> [The task]
Restate every record word for word, without the pictures.

> [Data to examine]
○ ○ ○

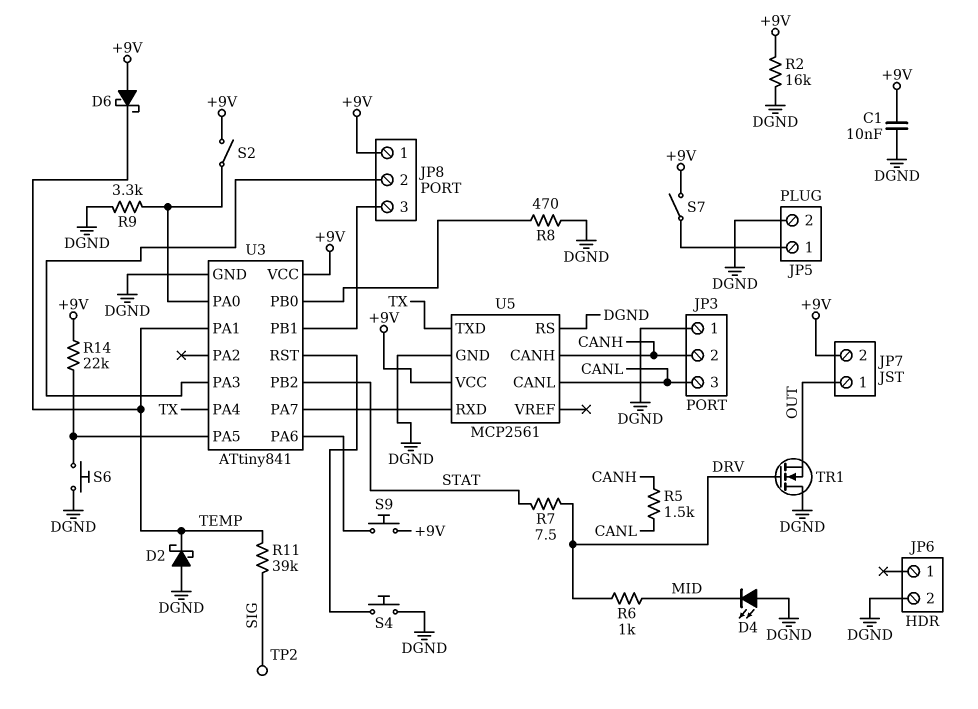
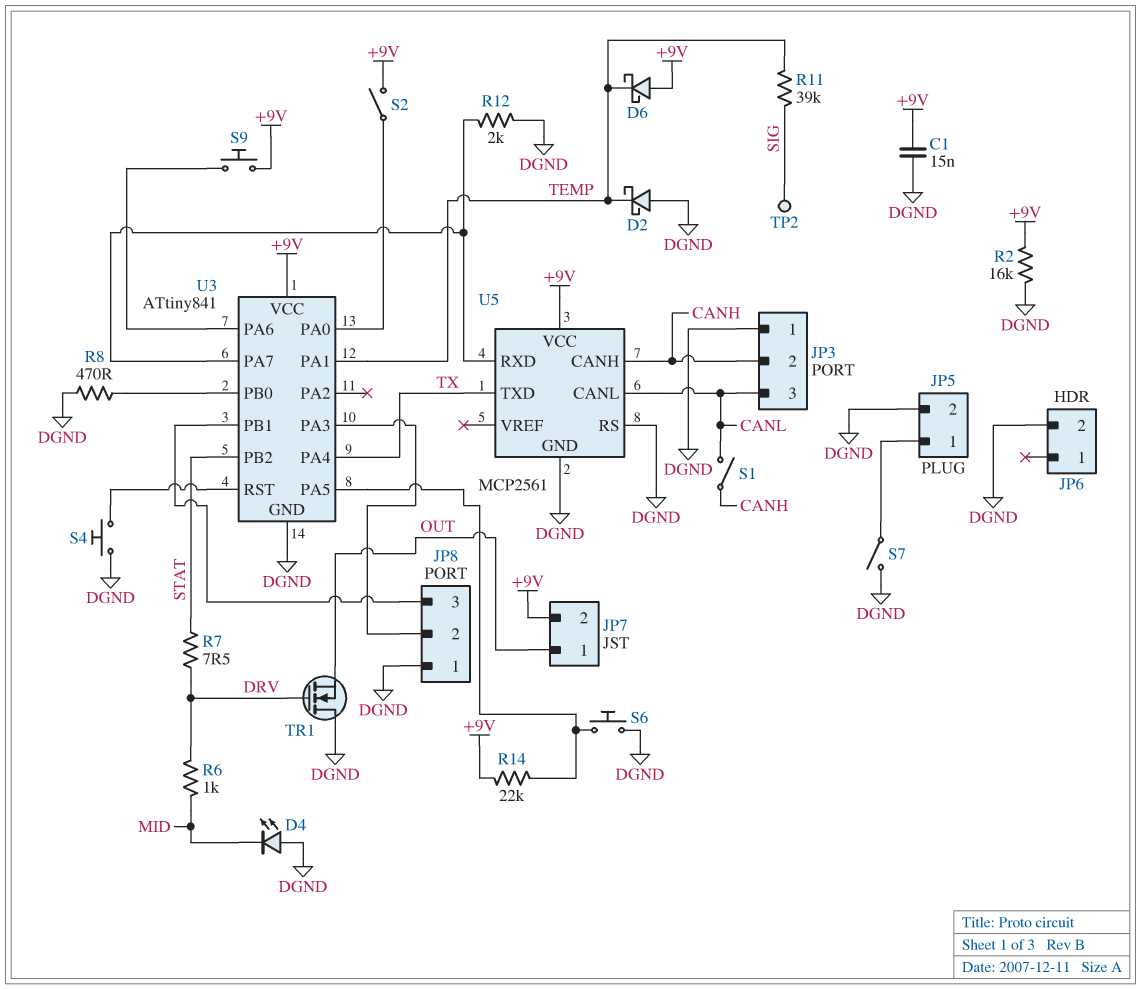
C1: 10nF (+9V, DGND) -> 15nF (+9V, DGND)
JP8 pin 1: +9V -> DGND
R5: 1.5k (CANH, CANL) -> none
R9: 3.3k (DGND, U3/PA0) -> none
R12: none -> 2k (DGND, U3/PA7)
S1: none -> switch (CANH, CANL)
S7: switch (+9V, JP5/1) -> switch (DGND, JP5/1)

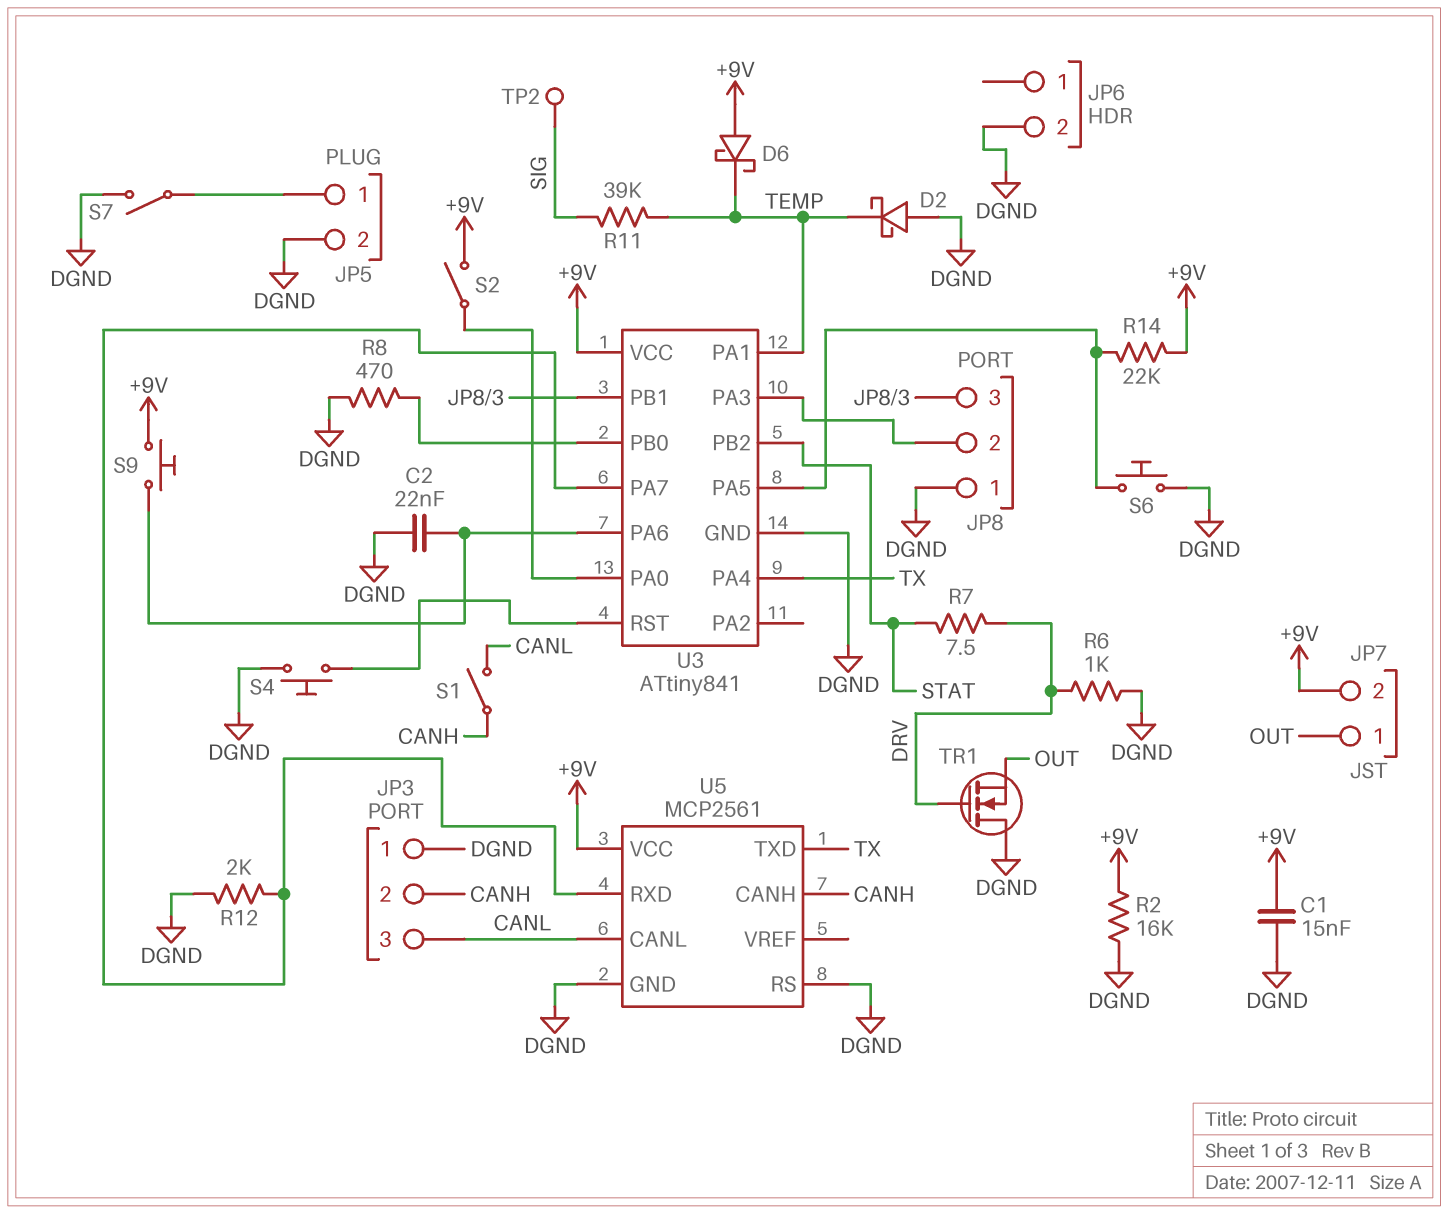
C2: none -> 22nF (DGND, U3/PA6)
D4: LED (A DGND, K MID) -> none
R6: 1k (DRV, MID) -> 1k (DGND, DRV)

○ ○ ○

> [Reply to the exercise]
C1: 10nF (+9V, DGND) -> 15nF (+9V, DGND)
JP8 pin 1: +9V -> DGND
R5: 1.5k (CANH, CANL) -> none
R9: 3.3k (DGND, U3/PA0) -> none
R12: none -> 2k (DGND, U3/PA7)
S1: none -> switch (CANH, CANL)
S7: switch (+9V, JP5/1) -> switch (DGND, JP5/1)

C2: none -> 22nF (DGND, U3/PA6)
D4: LED (A DGND, K MID) -> none
R6: 1k (DRV, MID) -> 1k (DGND, DRV)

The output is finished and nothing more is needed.